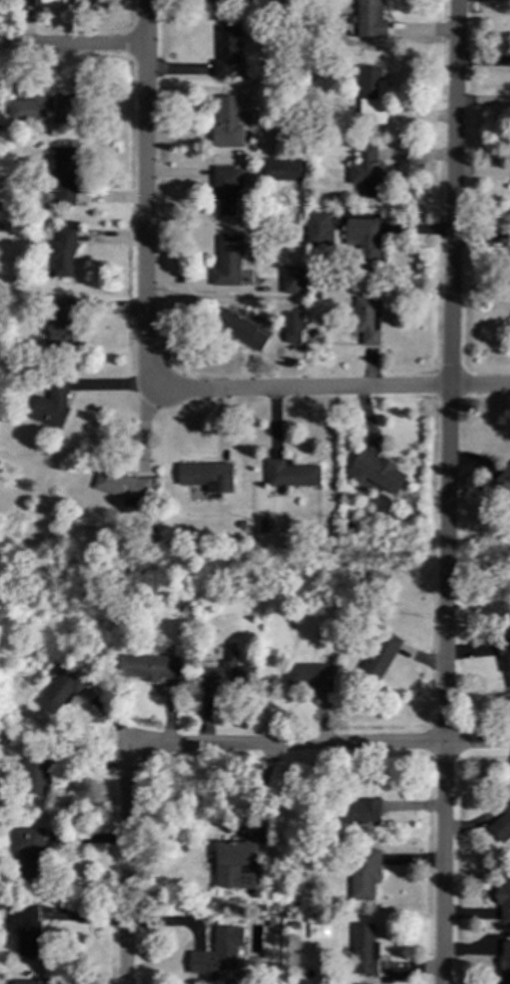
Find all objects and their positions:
building: (228, 0)
building: (26, 3)
building: (57, 3)
building: (371, 20)
road: (88, 45)
building: (226, 51)
building: (371, 94)
building: (314, 99)
building: (286, 104)
building: (44, 110)
building: (313, 114)
building: (227, 123)
building: (0, 126)
building: (312, 139)
building: (282, 170)
building: (367, 171)
building: (65, 175)
building: (225, 189)
road: (143, 196)
building: (249, 215)
building: (315, 215)
building: (1, 227)
building: (365, 245)
building: (63, 250)
building: (227, 262)
building: (291, 287)
building: (233, 304)
building: (368, 320)
building: (509, 327)
building: (60, 328)
building: (291, 328)
building: (241, 330)
road: (329, 385)
building: (52, 402)
building: (374, 472)
building: (292, 474)
building: (207, 476)
building: (503, 481)
building: (122, 485)
road: (447, 492)
building: (347, 523)
building: (242, 525)
building: (379, 655)
building: (505, 659)
building: (150, 665)
building: (226, 674)
building: (311, 676)
building: (67, 684)
road: (324, 741)
building: (36, 774)
building: (350, 805)
building: (502, 825)
building: (30, 849)
road: (138, 857)
building: (235, 863)
building: (363, 875)
building: (503, 895)
building: (24, 929)
building: (219, 949)
building: (364, 949)
building: (504, 963)
building: (29, 981)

• EXERCISE PROMPT:
Only lines that contain "road" are needed, so copy each of them from the data.

• SOLUTION TO THE PROBLEM:
road: (88, 45)
road: (143, 196)
road: (329, 385)
road: (447, 492)
road: (324, 741)
road: (138, 857)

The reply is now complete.